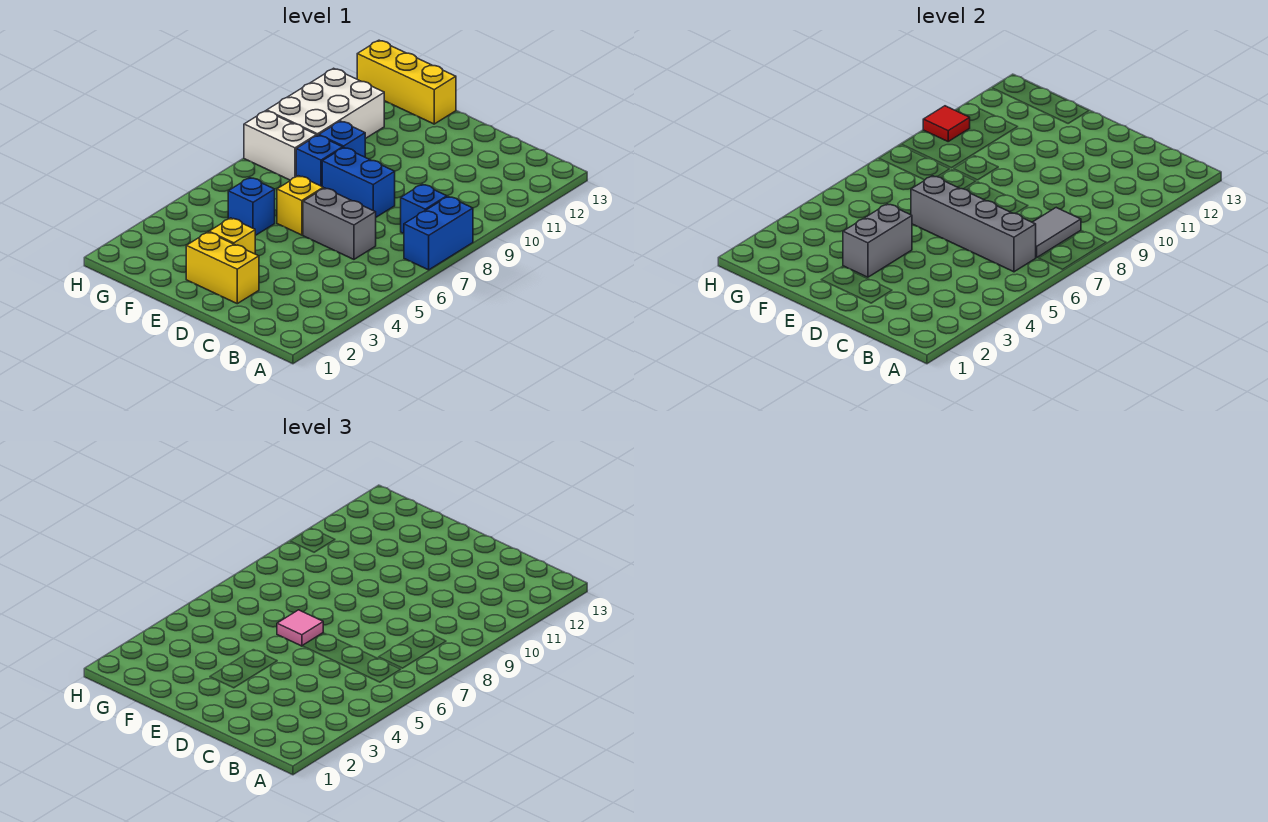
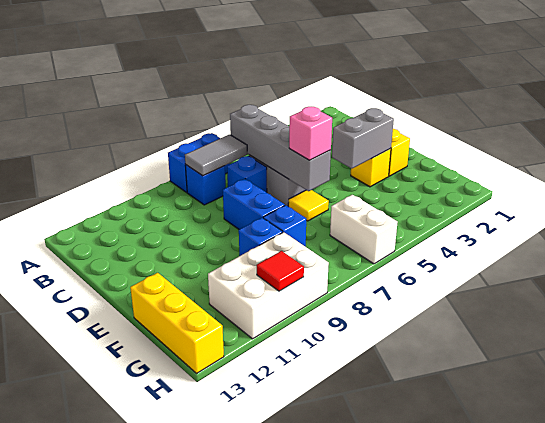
yellow brick E6 level 1 -> yellow tile E6 level 1
pink tile E6 level 3 -> pink brick E6 level 3
blue brick F5 level 1 -> blue brick C7 level 1
white brick G8:H8 level 1 -> white brick G6:H6 level 1

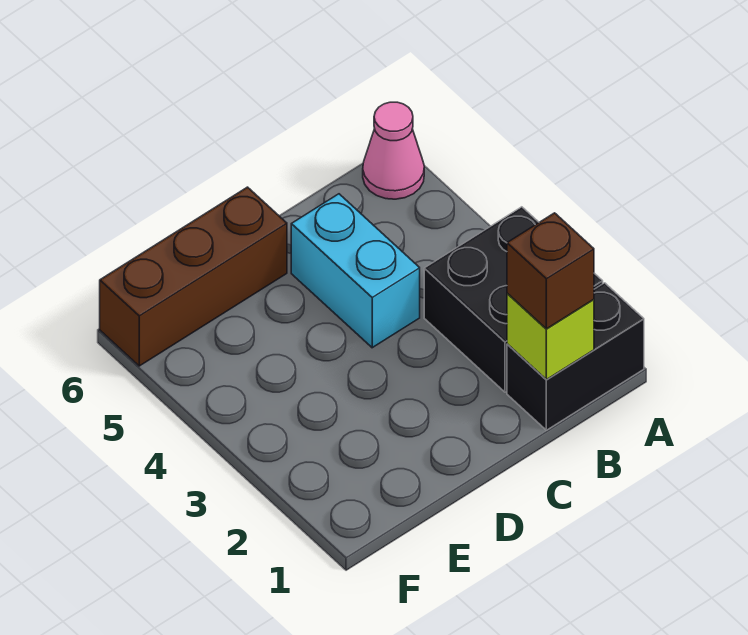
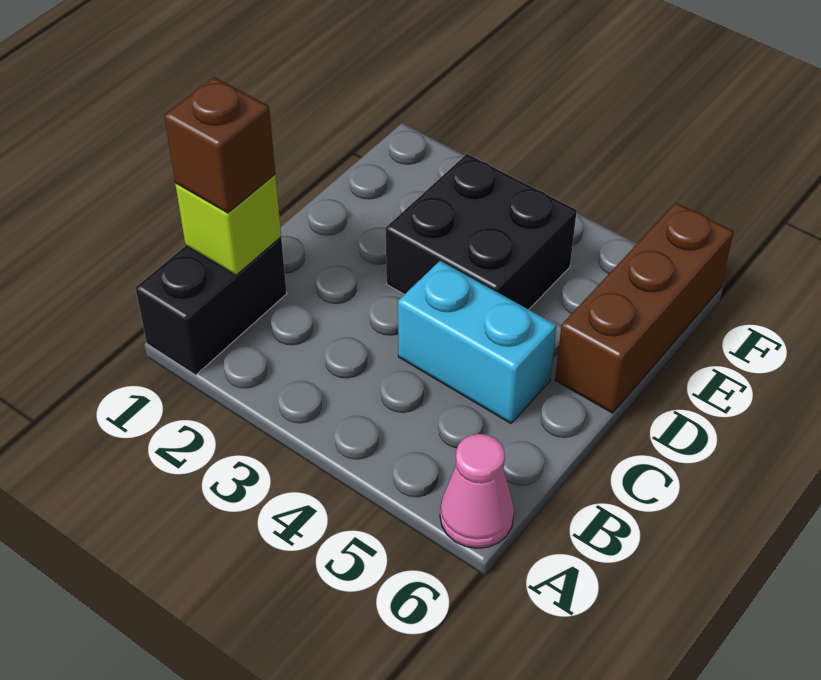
black brick A2:B3 level 1 -> black brick D3:E4 level 1

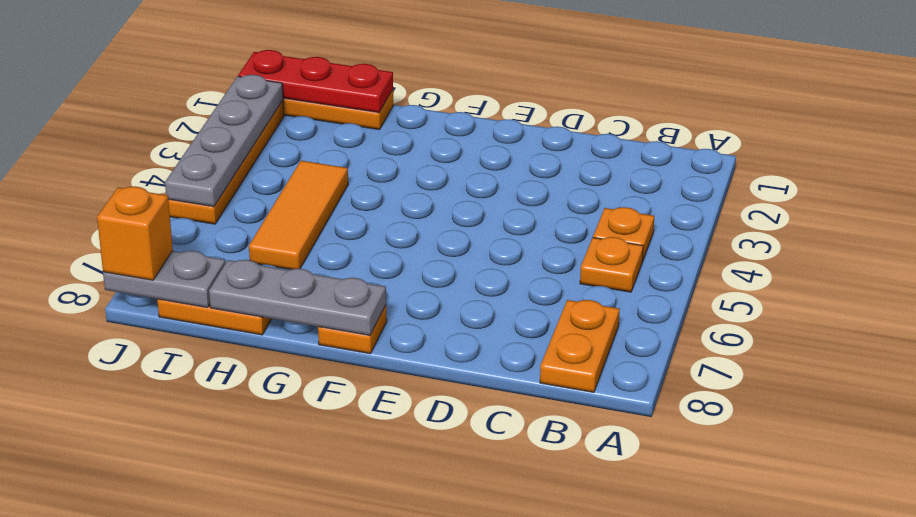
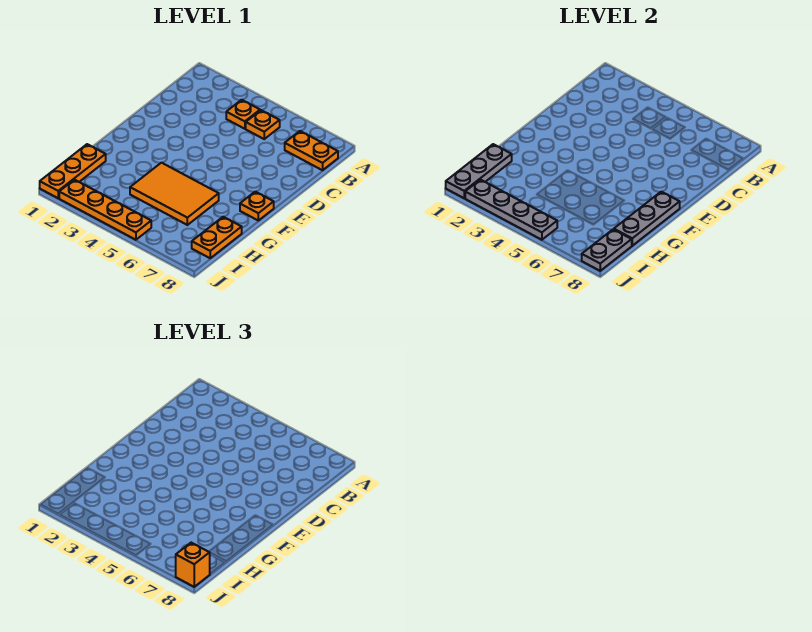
red plate H1:J1 level 2 -> grey plate H1:J1 level 2
orange tile H4:H6 level 1 -> orange tile G4:H6 level 1

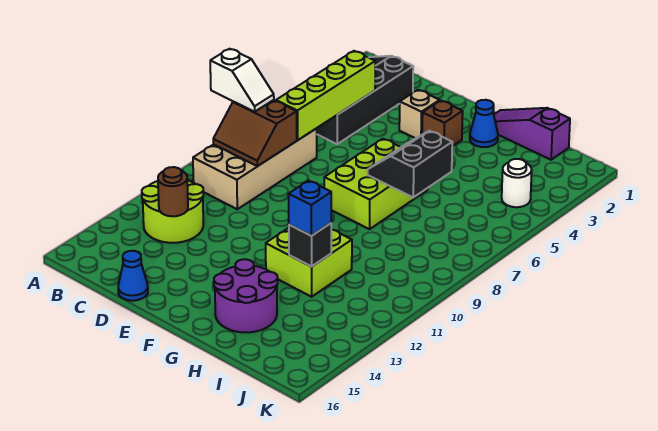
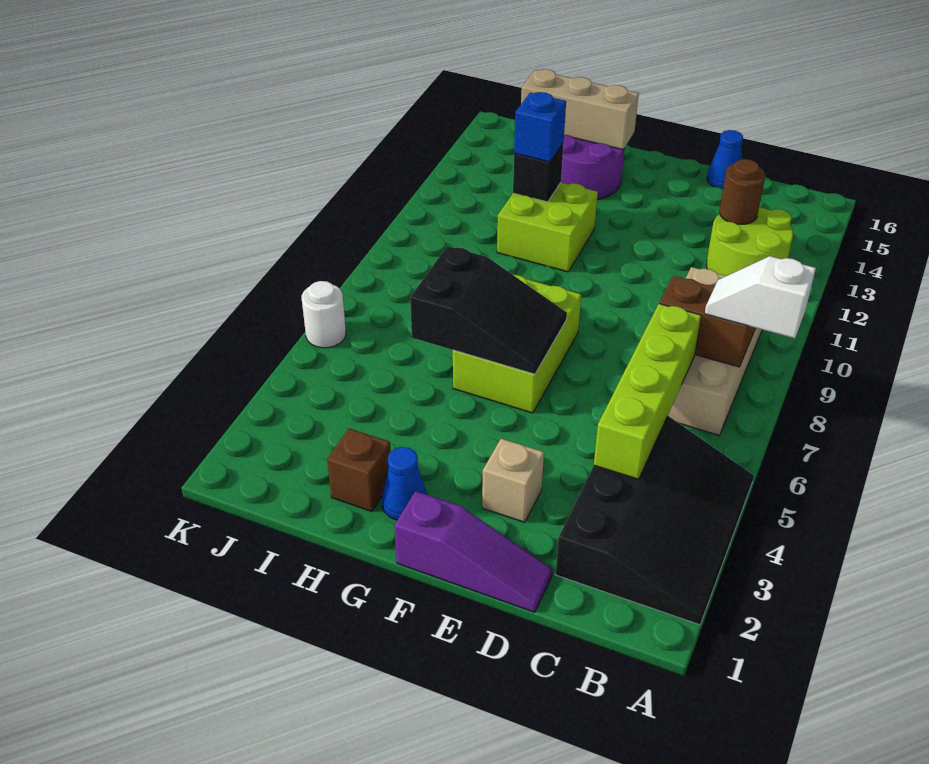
brown brick F3 level 1 -> brown brick H2 level 1
purple slope G1:I1 level 1 top I -> purple slope D1:F1 level 1 top F
black slope G6:H7 level 2 top H -> black slope F6:H7 level 2 top H
none -> tan brick G15:I15 level 2
white round brick J4 level 1 -> white round brick K6 level 1

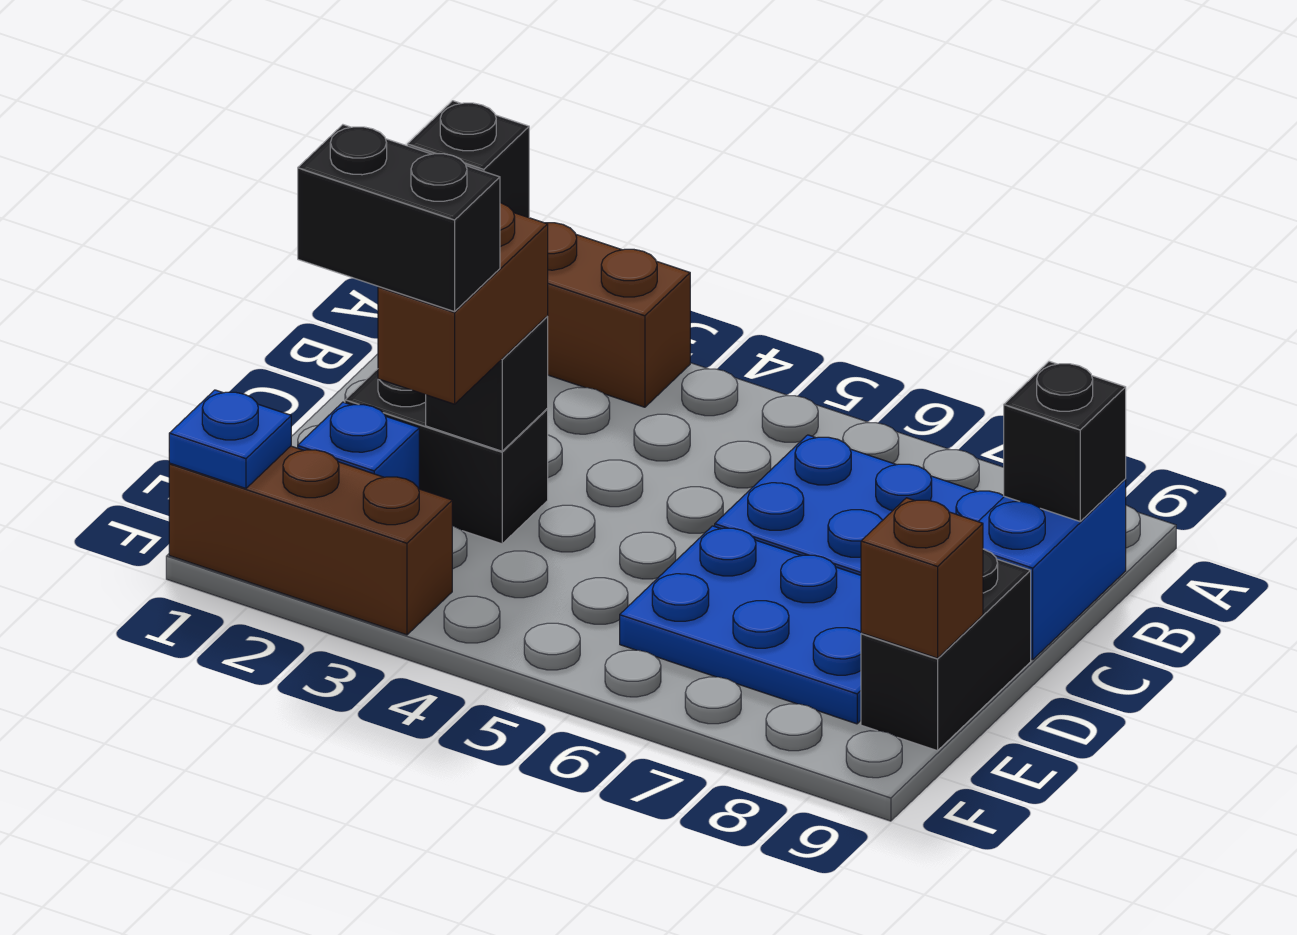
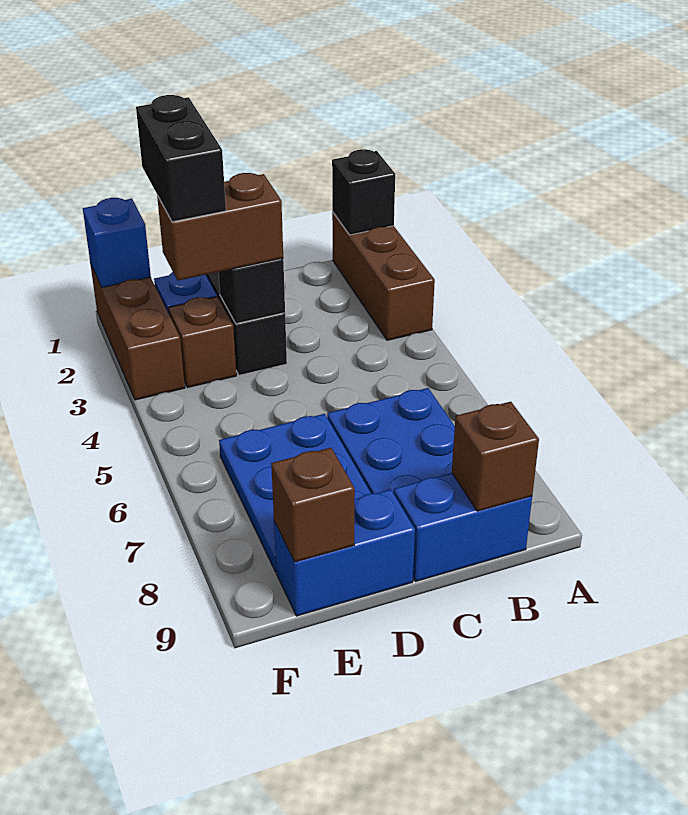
black brick B9 level 2 -> brown brick B9 level 2
black brick D9:E9 level 1 -> blue brick D9:E9 level 1
none -> brown brick E3 level 1
blue plate F1 level 2 -> blue brick F1 level 2

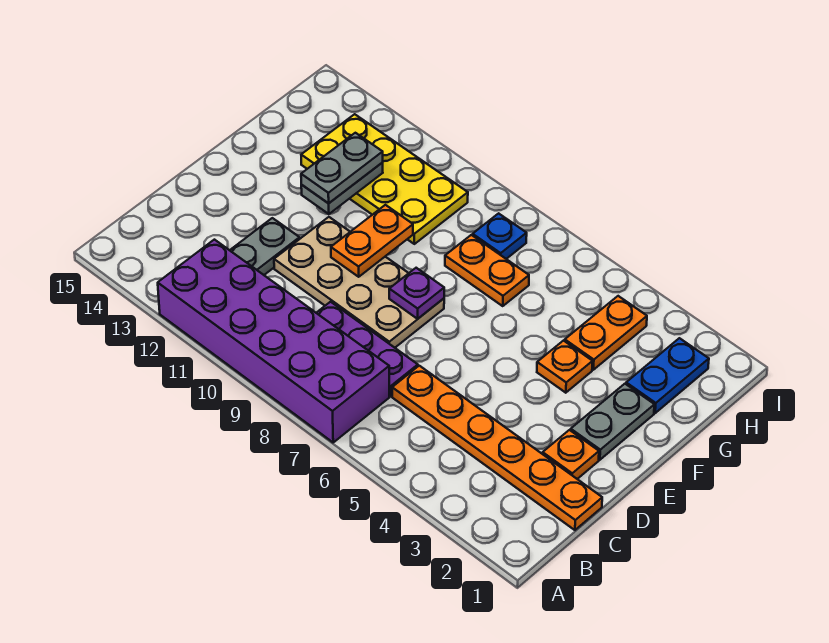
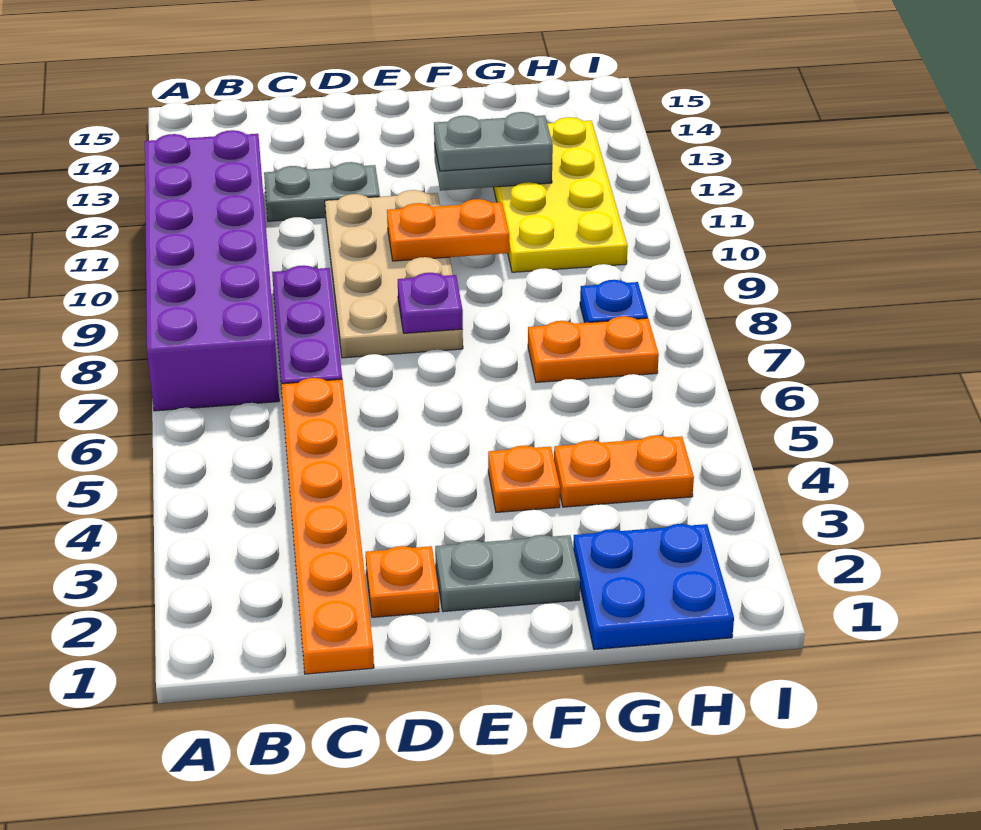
blue plate G2:H2 level 1 -> blue plate G1:H2 level 1
orange plate G7:G8 level 1 -> orange plate G7:H7 level 1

(Exercise): In the copy, include all records verbatim but no images.

(Task answer):
yellow brick E6 level 1 -> yellow tile E6 level 1
pink tile E6 level 3 -> pink brick E6 level 3
blue brick F5 level 1 -> blue brick C7 level 1
white brick G8:H8 level 1 -> white brick G6:H6 level 1

black brick A2:B3 level 1 -> black brick D3:E4 level 1

red plate H1:J1 level 2 -> grey plate H1:J1 level 2
orange tile H4:H6 level 1 -> orange tile G4:H6 level 1

brown brick F3 level 1 -> brown brick H2 level 1
purple slope G1:I1 level 1 top I -> purple slope D1:F1 level 1 top F
black slope G6:H7 level 2 top H -> black slope F6:H7 level 2 top H
none -> tan brick G15:I15 level 2
white round brick J4 level 1 -> white round brick K6 level 1

black brick B9 level 2 -> brown brick B9 level 2
black brick D9:E9 level 1 -> blue brick D9:E9 level 1
none -> brown brick E3 level 1
blue plate F1 level 2 -> blue brick F1 level 2

blue plate G2:H2 level 1 -> blue plate G1:H2 level 1
orange plate G7:G8 level 1 -> orange plate G7:H7 level 1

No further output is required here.